=== WHAT YOU HAVE TO DO ===
Write down every entry once more, exactly as it reads.

=== PROVIDED ENTRIES ===
#####

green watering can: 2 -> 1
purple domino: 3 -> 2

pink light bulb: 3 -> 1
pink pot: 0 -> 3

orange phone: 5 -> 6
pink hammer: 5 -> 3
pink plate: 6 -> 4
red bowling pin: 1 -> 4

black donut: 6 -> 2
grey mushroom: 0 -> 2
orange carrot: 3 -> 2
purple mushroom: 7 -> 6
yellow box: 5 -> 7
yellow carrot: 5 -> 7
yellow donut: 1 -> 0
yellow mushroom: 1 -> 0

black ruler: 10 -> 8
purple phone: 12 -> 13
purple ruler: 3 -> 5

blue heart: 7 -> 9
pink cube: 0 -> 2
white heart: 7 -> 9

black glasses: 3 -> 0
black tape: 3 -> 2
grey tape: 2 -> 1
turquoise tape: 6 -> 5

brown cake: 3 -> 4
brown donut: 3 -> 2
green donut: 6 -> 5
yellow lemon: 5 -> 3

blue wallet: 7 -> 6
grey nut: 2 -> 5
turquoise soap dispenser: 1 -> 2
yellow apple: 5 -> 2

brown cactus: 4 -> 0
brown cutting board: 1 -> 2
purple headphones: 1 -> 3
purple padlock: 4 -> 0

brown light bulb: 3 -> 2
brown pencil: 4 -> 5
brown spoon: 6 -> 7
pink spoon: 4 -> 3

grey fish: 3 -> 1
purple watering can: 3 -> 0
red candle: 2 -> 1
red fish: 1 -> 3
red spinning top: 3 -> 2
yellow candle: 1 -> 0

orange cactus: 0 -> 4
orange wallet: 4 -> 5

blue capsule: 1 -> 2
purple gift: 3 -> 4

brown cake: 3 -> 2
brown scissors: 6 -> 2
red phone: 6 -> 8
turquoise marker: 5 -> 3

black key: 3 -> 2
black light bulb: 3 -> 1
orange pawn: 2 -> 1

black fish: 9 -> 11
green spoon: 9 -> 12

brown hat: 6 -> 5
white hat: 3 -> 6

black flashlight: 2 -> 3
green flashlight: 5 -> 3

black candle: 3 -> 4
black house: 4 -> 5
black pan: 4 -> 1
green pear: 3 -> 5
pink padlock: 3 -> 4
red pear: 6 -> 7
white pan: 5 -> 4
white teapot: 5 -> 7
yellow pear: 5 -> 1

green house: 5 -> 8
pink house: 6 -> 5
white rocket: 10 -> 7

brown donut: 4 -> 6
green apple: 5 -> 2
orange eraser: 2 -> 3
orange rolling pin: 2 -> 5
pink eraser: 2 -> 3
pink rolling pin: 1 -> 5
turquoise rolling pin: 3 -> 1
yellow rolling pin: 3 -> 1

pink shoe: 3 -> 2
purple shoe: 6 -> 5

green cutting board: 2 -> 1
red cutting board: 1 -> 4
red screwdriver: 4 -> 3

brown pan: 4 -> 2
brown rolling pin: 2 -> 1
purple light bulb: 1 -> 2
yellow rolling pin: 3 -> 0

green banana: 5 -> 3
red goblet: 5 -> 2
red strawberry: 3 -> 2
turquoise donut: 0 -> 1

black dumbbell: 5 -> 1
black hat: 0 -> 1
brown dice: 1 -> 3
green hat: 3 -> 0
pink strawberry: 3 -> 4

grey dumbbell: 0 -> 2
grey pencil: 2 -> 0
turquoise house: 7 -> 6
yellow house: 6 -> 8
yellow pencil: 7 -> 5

#####

=== COMPLETED EXERCISE ===
green watering can: 2 -> 1
purple domino: 3 -> 2

pink light bulb: 3 -> 1
pink pot: 0 -> 3

orange phone: 5 -> 6
pink hammer: 5 -> 3
pink plate: 6 -> 4
red bowling pin: 1 -> 4

black donut: 6 -> 2
grey mushroom: 0 -> 2
orange carrot: 3 -> 2
purple mushroom: 7 -> 6
yellow box: 5 -> 7
yellow carrot: 5 -> 7
yellow donut: 1 -> 0
yellow mushroom: 1 -> 0

black ruler: 10 -> 8
purple phone: 12 -> 13
purple ruler: 3 -> 5

blue heart: 7 -> 9
pink cube: 0 -> 2
white heart: 7 -> 9

black glasses: 3 -> 0
black tape: 3 -> 2
grey tape: 2 -> 1
turquoise tape: 6 -> 5

brown cake: 3 -> 4
brown donut: 3 -> 2
green donut: 6 -> 5
yellow lemon: 5 -> 3

blue wallet: 7 -> 6
grey nut: 2 -> 5
turquoise soap dispenser: 1 -> 2
yellow apple: 5 -> 2

brown cactus: 4 -> 0
brown cutting board: 1 -> 2
purple headphones: 1 -> 3
purple padlock: 4 -> 0

brown light bulb: 3 -> 2
brown pencil: 4 -> 5
brown spoon: 6 -> 7
pink spoon: 4 -> 3

grey fish: 3 -> 1
purple watering can: 3 -> 0
red candle: 2 -> 1
red fish: 1 -> 3
red spinning top: 3 -> 2
yellow candle: 1 -> 0

orange cactus: 0 -> 4
orange wallet: 4 -> 5

blue capsule: 1 -> 2
purple gift: 3 -> 4

brown cake: 3 -> 2
brown scissors: 6 -> 2
red phone: 6 -> 8
turquoise marker: 5 -> 3

black key: 3 -> 2
black light bulb: 3 -> 1
orange pawn: 2 -> 1

black fish: 9 -> 11
green spoon: 9 -> 12

brown hat: 6 -> 5
white hat: 3 -> 6

black flashlight: 2 -> 3
green flashlight: 5 -> 3

black candle: 3 -> 4
black house: 4 -> 5
black pan: 4 -> 1
green pear: 3 -> 5
pink padlock: 3 -> 4
red pear: 6 -> 7
white pan: 5 -> 4
white teapot: 5 -> 7
yellow pear: 5 -> 1

green house: 5 -> 8
pink house: 6 -> 5
white rocket: 10 -> 7

brown donut: 4 -> 6
green apple: 5 -> 2
orange eraser: 2 -> 3
orange rolling pin: 2 -> 5
pink eraser: 2 -> 3
pink rolling pin: 1 -> 5
turquoise rolling pin: 3 -> 1
yellow rolling pin: 3 -> 1

pink shoe: 3 -> 2
purple shoe: 6 -> 5

green cutting board: 2 -> 1
red cutting board: 1 -> 4
red screwdriver: 4 -> 3

brown pan: 4 -> 2
brown rolling pin: 2 -> 1
purple light bulb: 1 -> 2
yellow rolling pin: 3 -> 0

green banana: 5 -> 3
red goblet: 5 -> 2
red strawberry: 3 -> 2
turquoise donut: 0 -> 1

black dumbbell: 5 -> 1
black hat: 0 -> 1
brown dice: 1 -> 3
green hat: 3 -> 0
pink strawberry: 3 -> 4

grey dumbbell: 0 -> 2
grey pencil: 2 -> 0
turquoise house: 7 -> 6
yellow house: 6 -> 8
yellow pencil: 7 -> 5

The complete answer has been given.